■ EXERCISE GOAL
Word for word, copy out the entries below, but not the pictures in them.

□ □ □

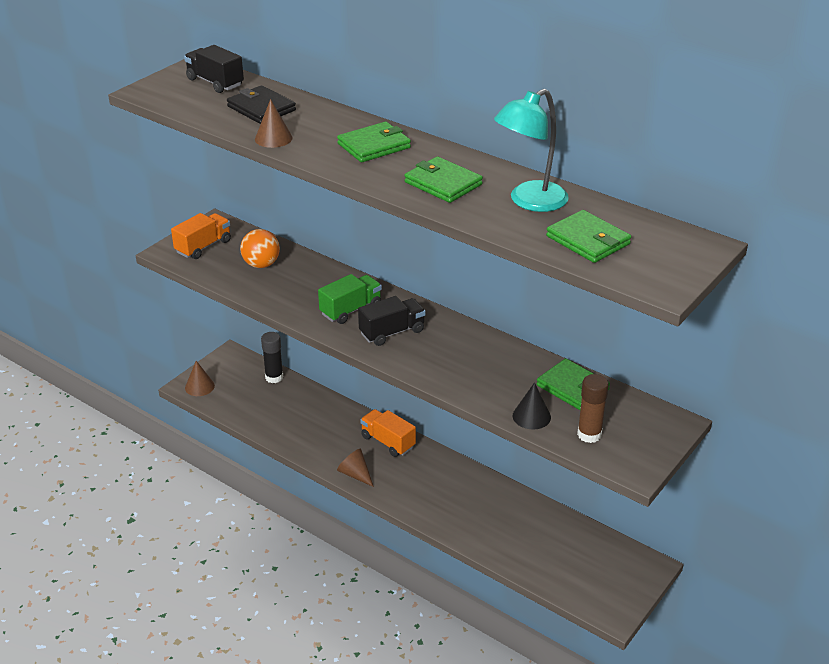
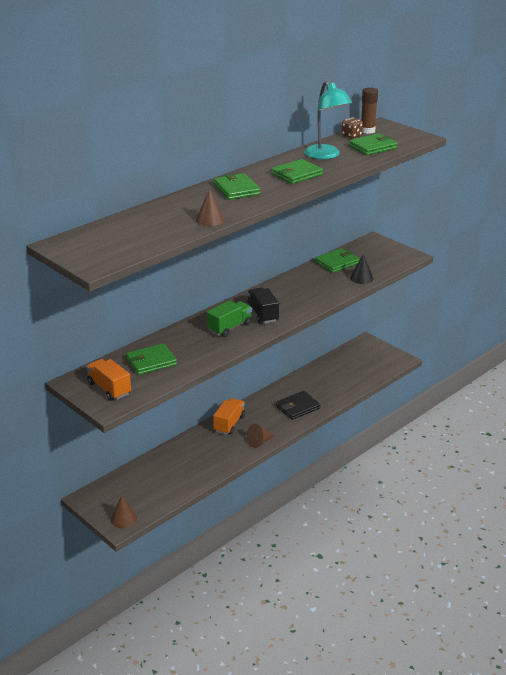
camera: 80 degrees left, 5 degrees down
black truck [184,45,244,93] -> none
black wallet [227,85,296,124] -> black wallet moved to [276,391,321,420]
orange ball [240,229,280,268] -> green wallet [126,343,177,375]
black glue stick [261,332,283,383] -> none
green truck [318,274,382,324] -> green truck turned 75 degrees clockwise [207,300,252,337]
orange truck [360,409,416,457] -> orange truck turned 150 degrees clockwise [213,398,245,435]
brown glue stick [577,374,609,443] -> brown glue stick moved to [361,87,378,134]
none -> brown dice [341,117,363,138]

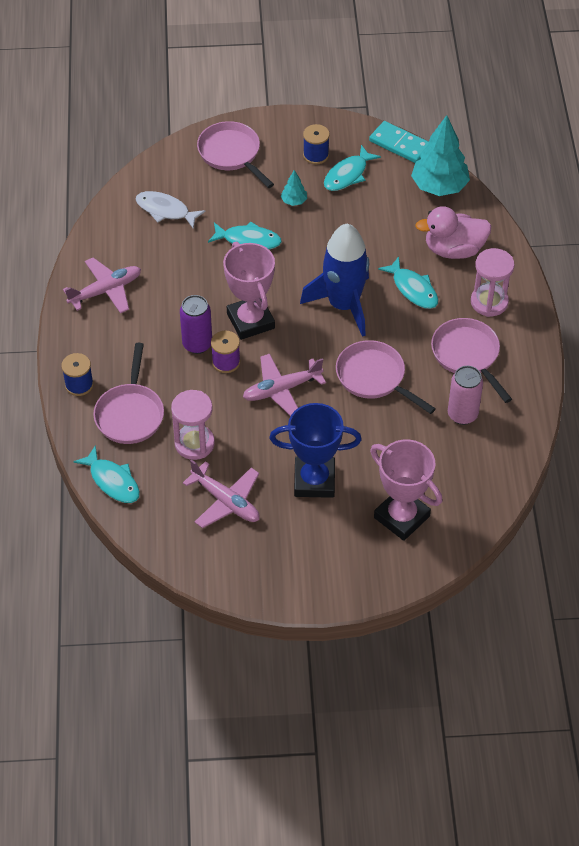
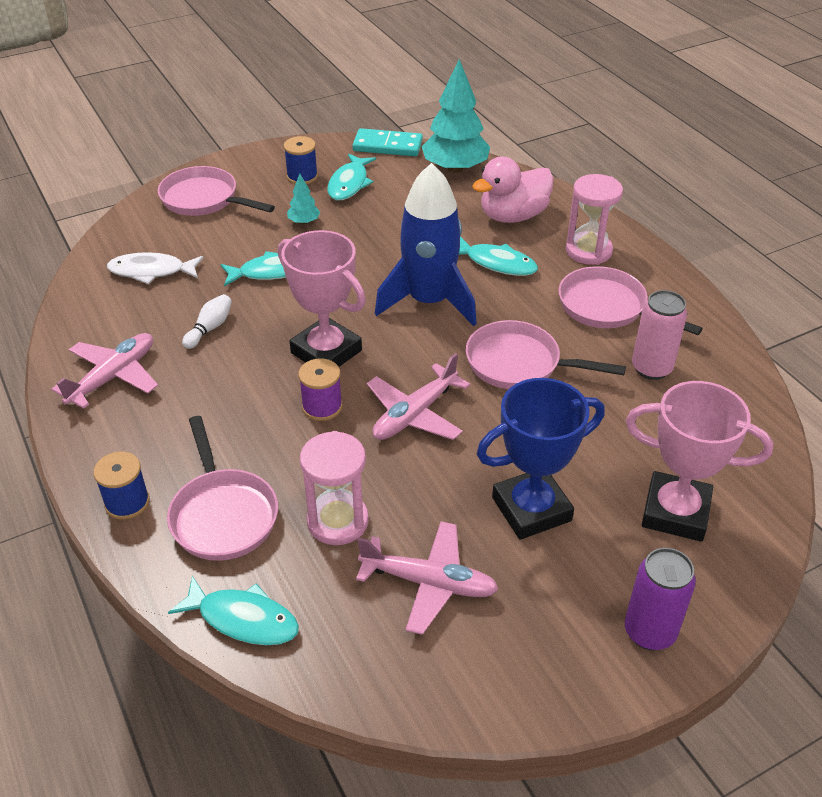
camera: 25 degrees left, 10 degrees down
purple can [180,295,212,354] -> purple can moved to [625,548,696,650]
none -> white bowling pin [182,294,232,349]

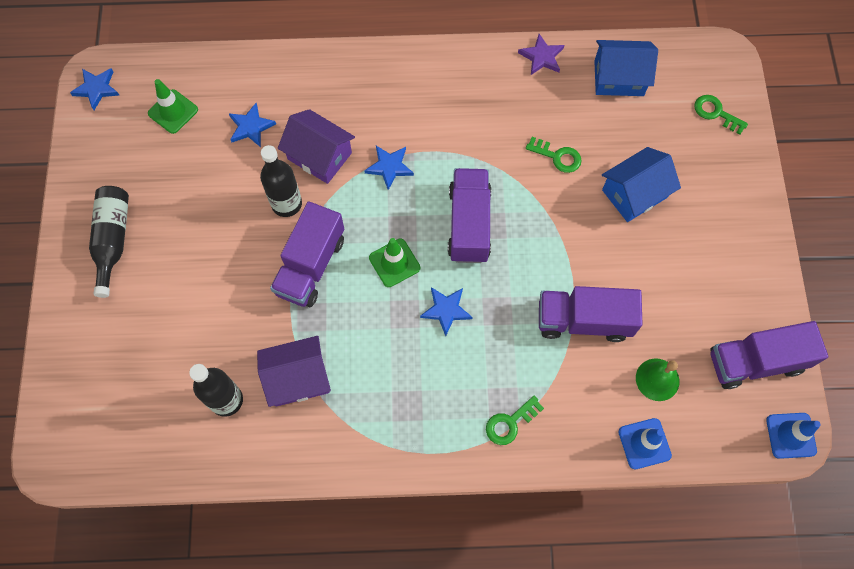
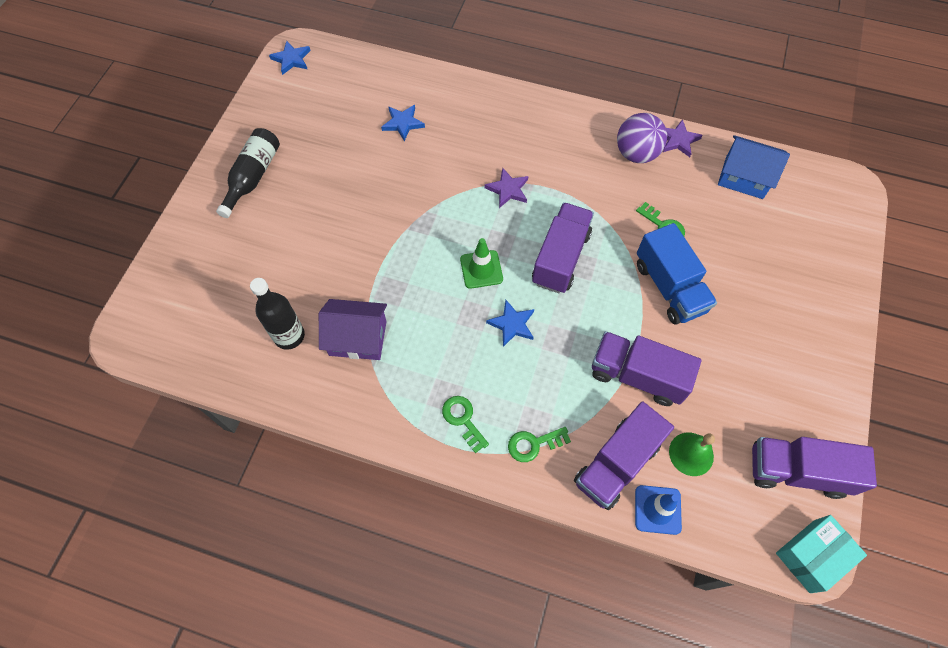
camera: 20 degrees right, 5 degrees down
green traffic cone [148,79,198,134] -> none
black bottle [260,145,302,217] -> none
purple truck [270,201,344,307] -> purple truck moved to [574,401,674,510]
purple house [278,109,355,184] -> none
blue star [364,146,414,190] -> purple star [485,168,528,208]
blue house [602,147,681,222] -> none
green key [694,95,748,135] -> green key moved to [442,396,489,453]
blue traffic cone [766,413,821,459] -> turquoise box [776,515,867,593]
none -> purple ball [617,113,667,163]
none -> blue truck [637,223,717,324]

□ □ □

■ EXPECTED ANSWER
camera: 80 degrees left, 5 degrees down
black truck [184,45,244,93] -> none
black wallet [227,85,296,124] -> black wallet moved to [276,391,321,420]
orange ball [240,229,280,268] -> green wallet [126,343,177,375]
black glue stick [261,332,283,383] -> none
green truck [318,274,382,324] -> green truck turned 75 degrees clockwise [207,300,252,337]
orange truck [360,409,416,457] -> orange truck turned 150 degrees clockwise [213,398,245,435]
brown glue stick [577,374,609,443] -> brown glue stick moved to [361,87,378,134]
none -> brown dice [341,117,363,138]

camera: 25 degrees left, 10 degrees down
purple can [180,295,212,354] -> purple can moved to [625,548,696,650]
none -> white bowling pin [182,294,232,349]

camera: 20 degrees right, 5 degrees down
green traffic cone [148,79,198,134] -> none
black bottle [260,145,302,217] -> none
purple truck [270,201,344,307] -> purple truck moved to [574,401,674,510]
purple house [278,109,355,184] -> none
blue star [364,146,414,190] -> purple star [485,168,528,208]
blue house [602,147,681,222] -> none
green key [694,95,748,135] -> green key moved to [442,396,489,453]
blue traffic cone [766,413,821,459] -> turquoise box [776,515,867,593]
none -> purple ball [617,113,667,163]
none -> blue truck [637,223,717,324]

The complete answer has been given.